Exercise instructions: Using the records below, transcribe exactly only the lines from the one with "(184, 247) = (212, 207): white" through the end, both included, and drop every picture.
:::::
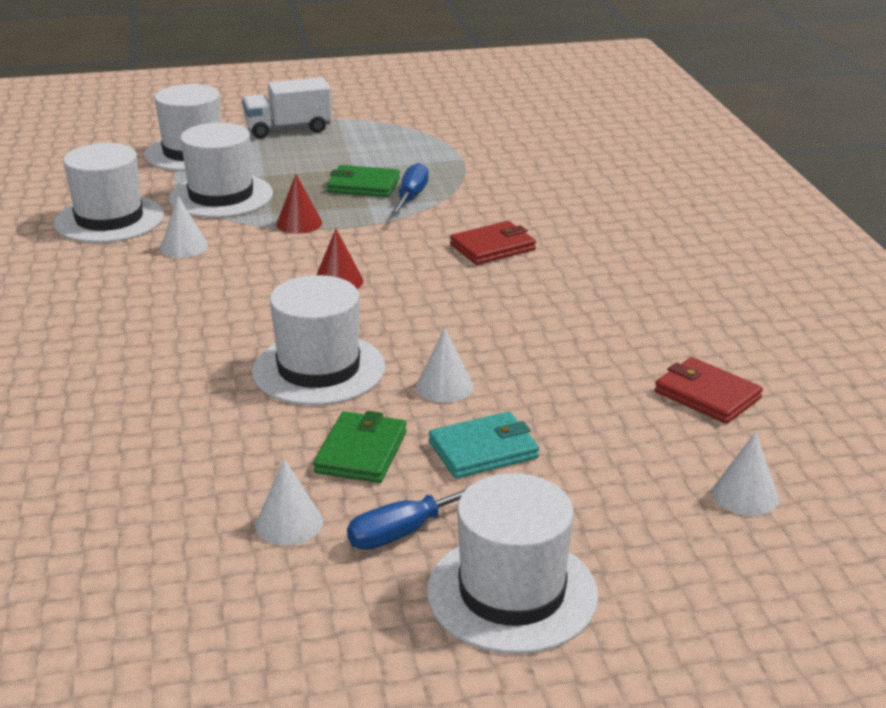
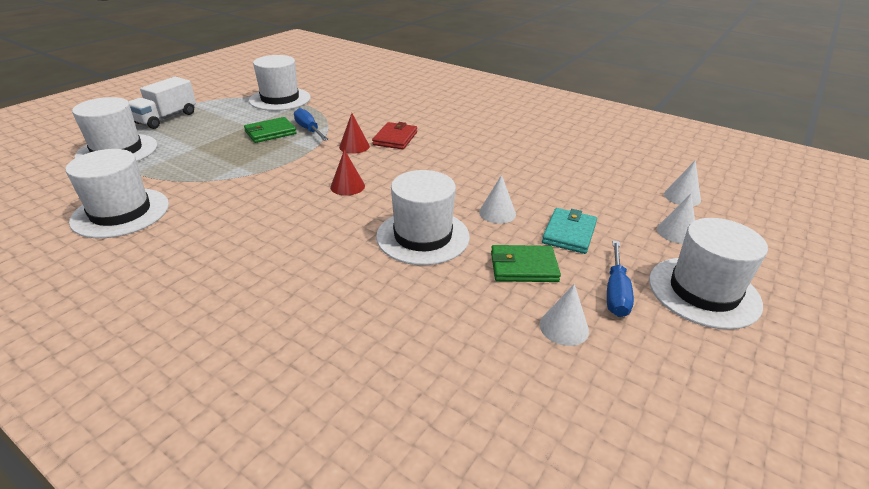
camera: 45 degrees left, 5 degrees up
(184, 247) = (212, 207): white cone -> white cone (676, 232)
(221, 196) = (185, 169): white hat -> white hat (280, 99)
(299, 223) = (267, 165): red cone -> red cone (354, 146)
(361, 452) = (523, 267): green wallet -> green wallet turned 60 degrees counterclockwise
(707, 395) = (596, 164): red wallet -> none

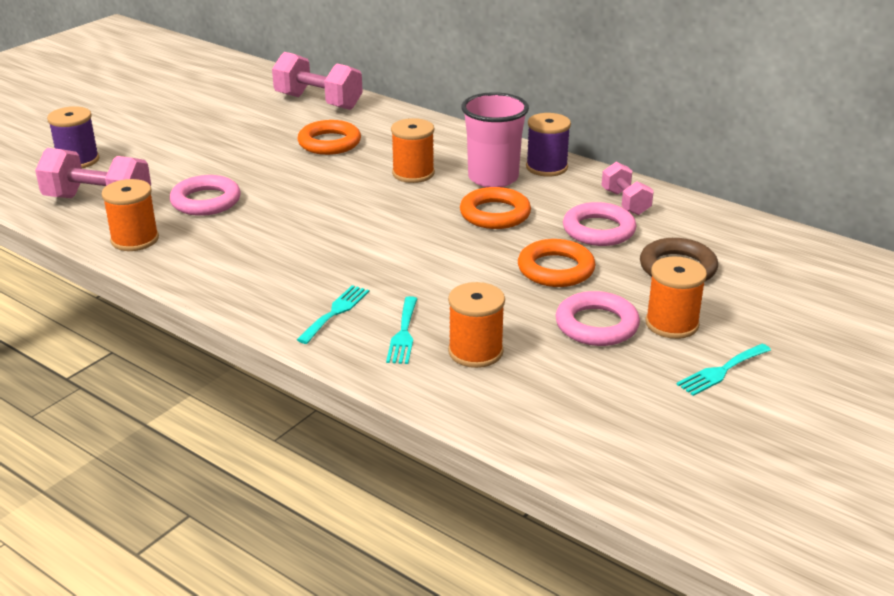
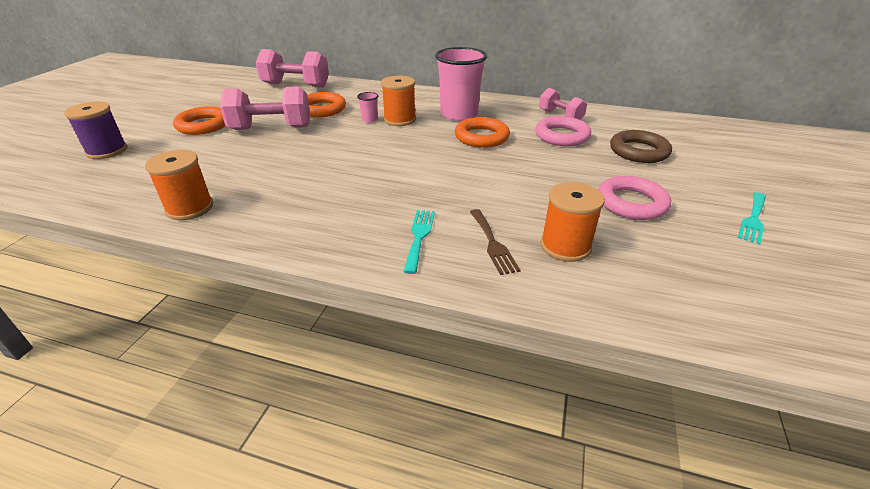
camera: 20 degrees left, 5 degrees up
(98, 201) = (139, 181): pink dumbbell -> pink dumbbell (271, 128)
(206, 201) = (243, 164): pink ring -> none
(377, 167) = (370, 120): none -> pink cup
(403, 334) = (493, 243): turquoise fork -> brown fork
(546, 167) = (488, 103): purple spool -> none
(556, 269) = (560, 167): orange ring -> orange ring (203, 125)
(672, 324) = (680, 191): orange spool -> none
:::::
Solution for this problem:
(184, 247) = (212, 207): white cone -> white cone (676, 232)
(221, 196) = (185, 169): white hat -> white hat (280, 99)
(299, 223) = (267, 165): red cone -> red cone (354, 146)
(361, 452) = (523, 267): green wallet -> green wallet turned 60 degrees counterclockwise
(707, 395) = (596, 164): red wallet -> none

camera: 20 degrees left, 5 degrees up
(98, 201) = (139, 181): pink dumbbell -> pink dumbbell (271, 128)
(206, 201) = (243, 164): pink ring -> none
(377, 167) = (370, 120): none -> pink cup
(403, 334) = (493, 243): turquoise fork -> brown fork
(546, 167) = (488, 103): purple spool -> none
(556, 269) = (560, 167): orange ring -> orange ring (203, 125)
(672, 324) = (680, 191): orange spool -> none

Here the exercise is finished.